[Scene image comparisons]
Content starts
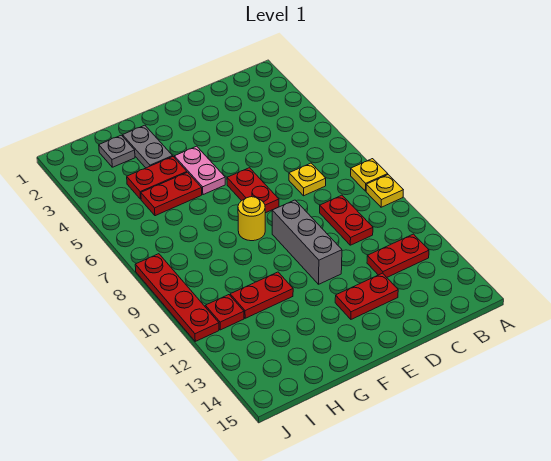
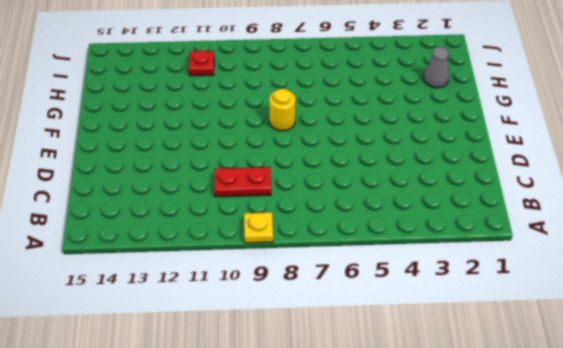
grey cone H2 level 1 -> grey plate H2 level 1
none -> yellow plate A8 level 1
none -> red plate B12:C12 level 1
none -> yellow plate C7 level 1

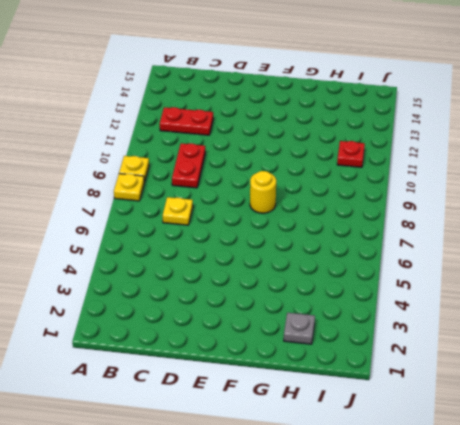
none -> red plate D13:E13 level 1
none -> red plate E6:E7 level 1
none -> grey brick E9:E11 level 1

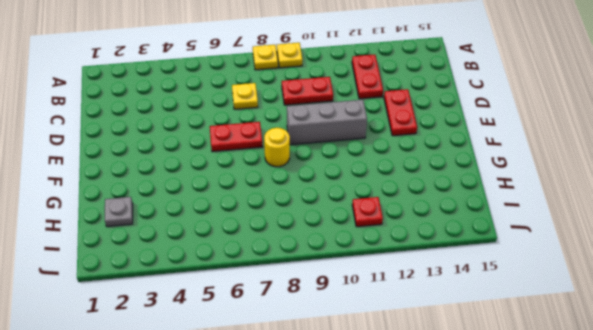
none -> pink plate F4:F5 level 1
none -> grey plate G2:G3 level 1
none -> red plate G4:H4 level 1

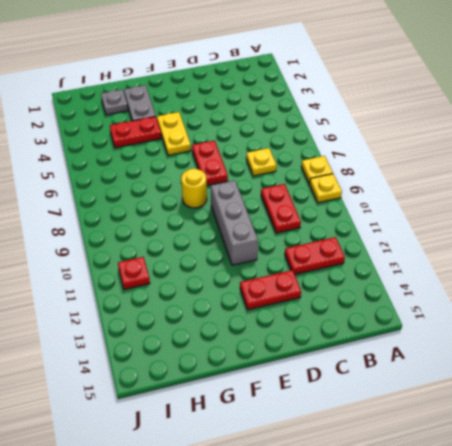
yellow plate F4:F5 level 1 -> pink plate F4:F5 level 1
none -> red plate G5:H5 level 1
none -> red plate G11:H11 level 1
none -> red plate J8:J11 level 1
Content ends
- **TASK INSTRUCTIONS**
Read through the data and copy every line where "grey" shows up.

- **EXERCISE OUTPUT**
grey cone H2 level 1 -> grey plate H2 level 1
none -> grey brick E9:E11 level 1
none -> grey plate G2:G3 level 1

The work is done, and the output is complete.